**YOUR GOAL:** Print the lines exactly. Start at the first line of the material below, end with the line that contains "D2: LED orange", and skip all pictures.
━━━━━━━━━━━━━━━━
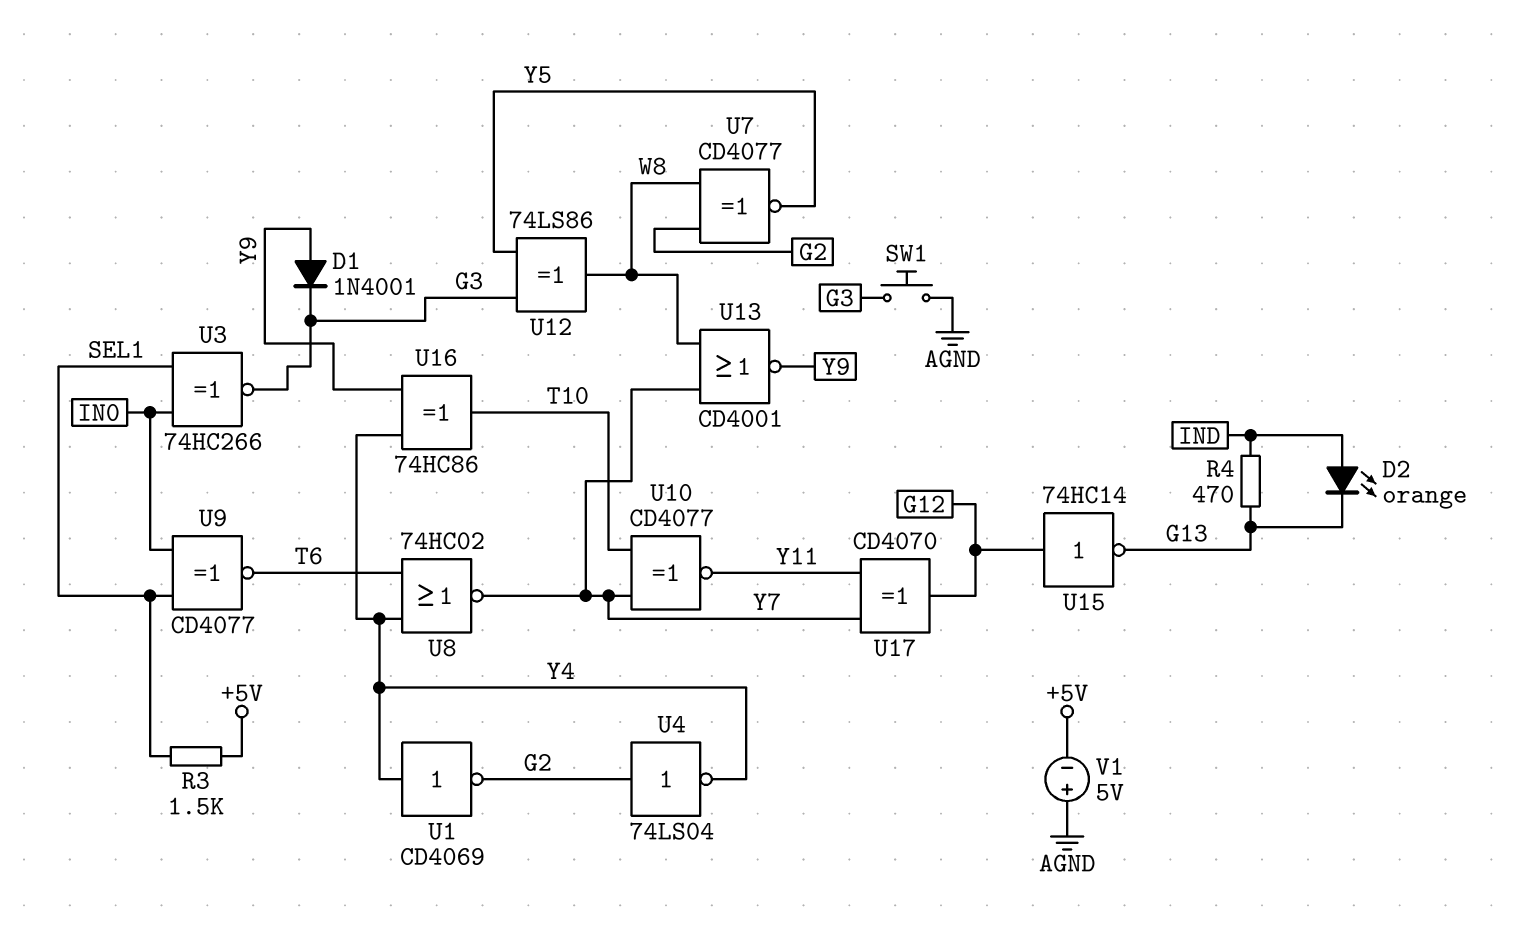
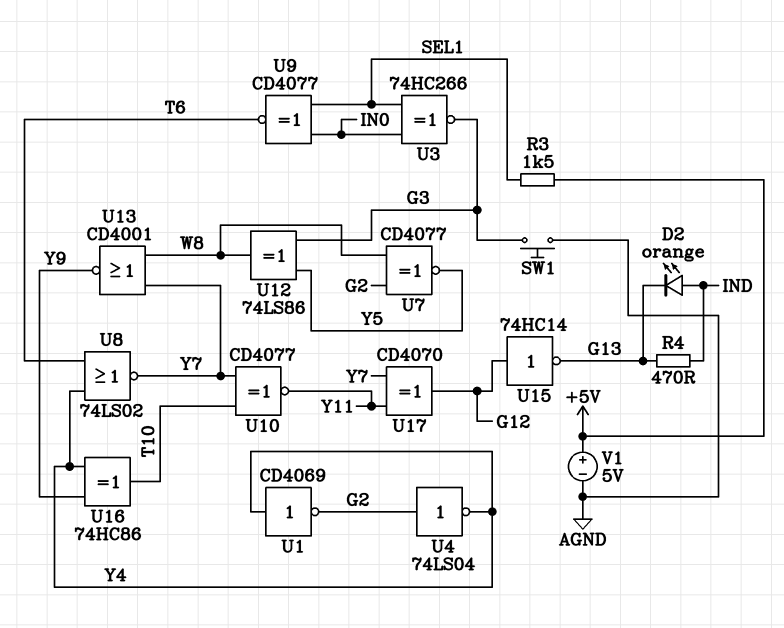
D1: diode 1N4001 (A Y9, K G3) -> none
U8: NOR 74HC02 (in T6, in Y4, out Y7) -> NOR 74LS02 (in T6, in Y4, out Y7)
V1: 5V (plus AGND, minus +5V) -> 5V (plus +5V, minus AGND)

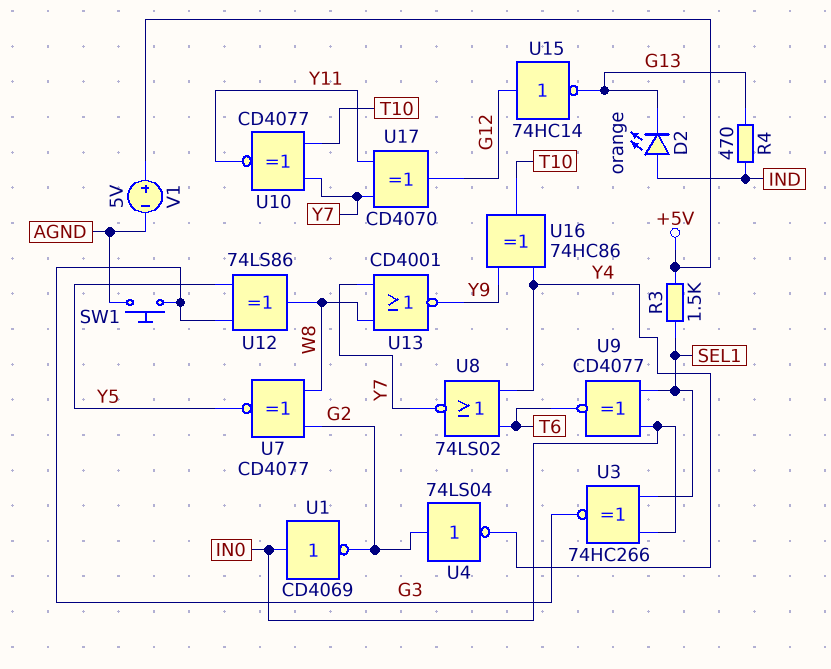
U1: NOT CD4069 (in Y4, out G2) -> NOT CD4069 (in IN0, out G2)

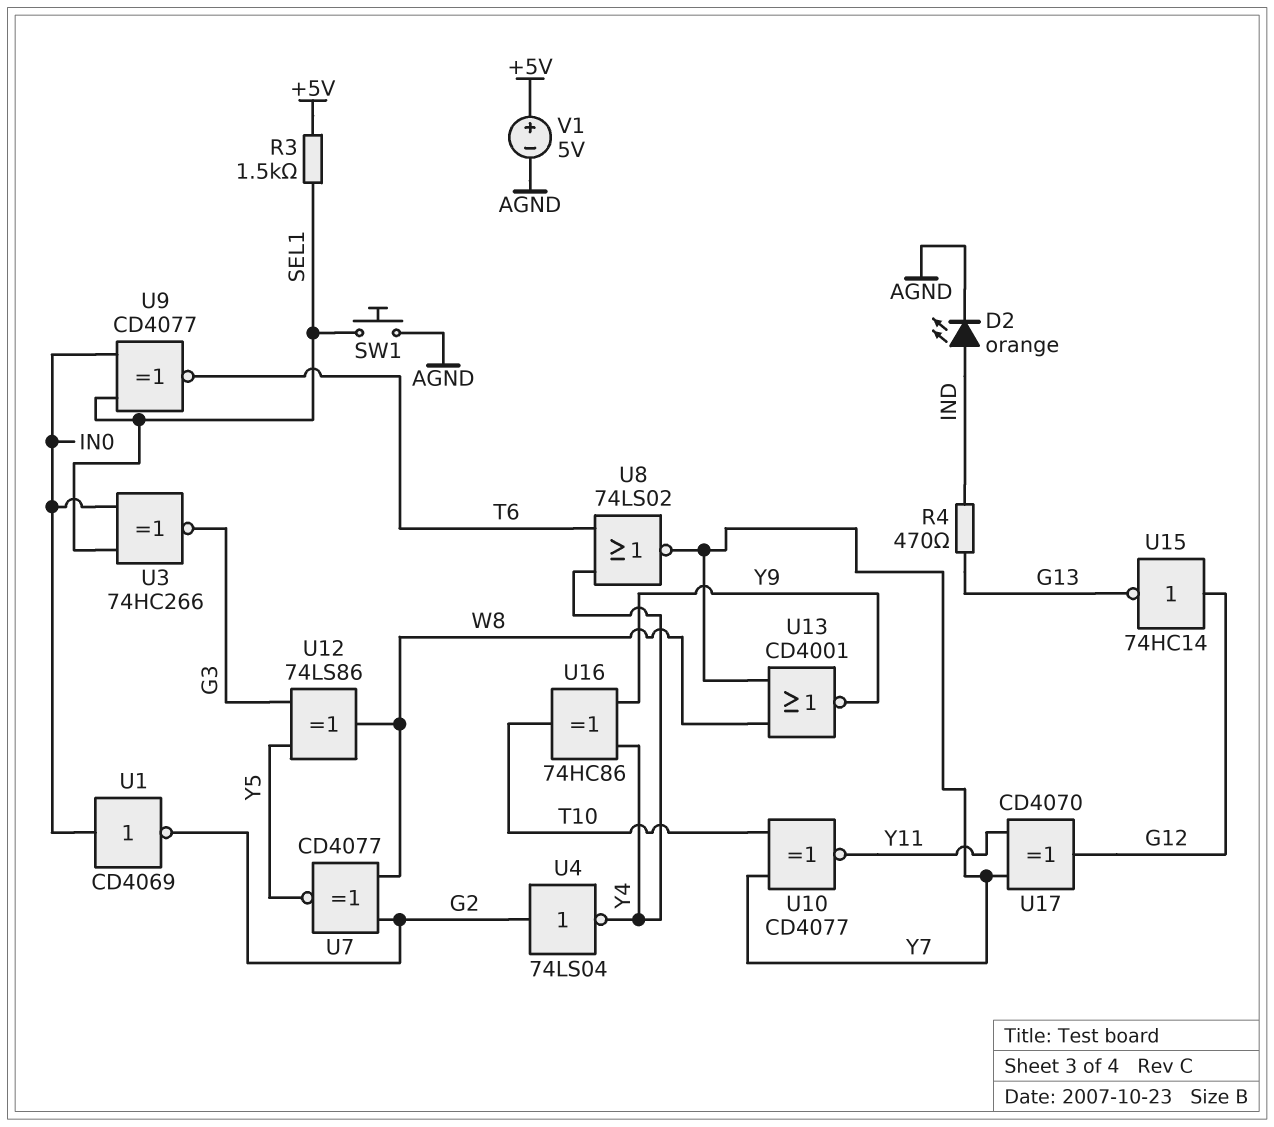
D2: LED orange (A IND, K G13) -> LED orange (A IND, K AGND)
SW1: button (AGND, G3) -> button (AGND, SEL1)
━━━━━━━━━━━━━━━━
**REPLY TO THE TASK:**
D1: diode 1N4001 (A Y9, K G3) -> none
U8: NOR 74HC02 (in T6, in Y4, out Y7) -> NOR 74LS02 (in T6, in Y4, out Y7)
V1: 5V (plus AGND, minus +5V) -> 5V (plus +5V, minus AGND)

U1: NOT CD4069 (in Y4, out G2) -> NOT CD4069 (in IN0, out G2)

D2: LED orange (A IND, K G13) -> LED orange (A IND, K AGND)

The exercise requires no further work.